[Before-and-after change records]
********
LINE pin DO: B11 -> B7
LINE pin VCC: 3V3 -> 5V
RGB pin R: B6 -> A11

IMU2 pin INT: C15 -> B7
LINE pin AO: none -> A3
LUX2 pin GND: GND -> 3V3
********
→ Task description
With nothing added or dropped, write out every entry.

→ Exercise output
LINE pin DO: B11 -> B7
LINE pin VCC: 3V3 -> 5V
RGB pin R: B6 -> A11

IMU2 pin INT: C15 -> B7
LINE pin AO: none -> A3
LUX2 pin GND: GND -> 3V3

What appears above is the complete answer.